Task objective ::
Across the data below, how many lines have the word "blue" in them? Give the number and nothing else.

Input data ::
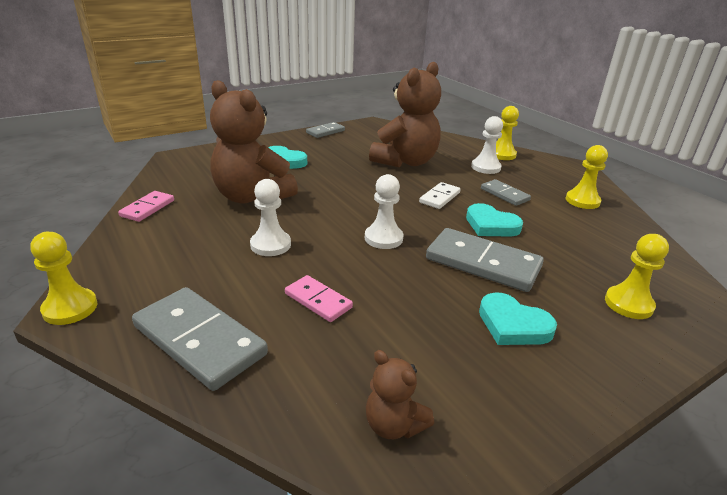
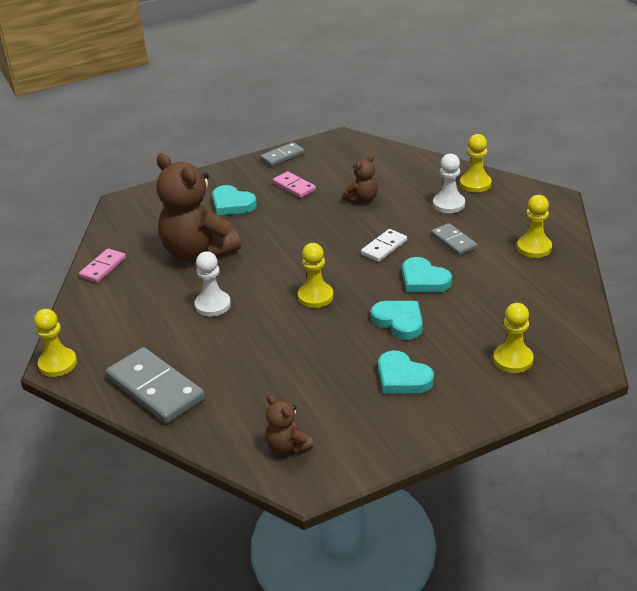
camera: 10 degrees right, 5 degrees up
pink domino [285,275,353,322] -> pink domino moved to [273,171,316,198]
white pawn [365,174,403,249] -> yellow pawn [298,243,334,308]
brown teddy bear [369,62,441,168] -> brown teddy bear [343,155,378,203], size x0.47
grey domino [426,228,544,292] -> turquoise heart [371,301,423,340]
--
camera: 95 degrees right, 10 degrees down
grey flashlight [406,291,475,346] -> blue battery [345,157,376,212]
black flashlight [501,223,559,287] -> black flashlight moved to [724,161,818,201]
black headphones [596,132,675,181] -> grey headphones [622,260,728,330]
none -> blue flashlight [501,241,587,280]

Reply to the task ::
2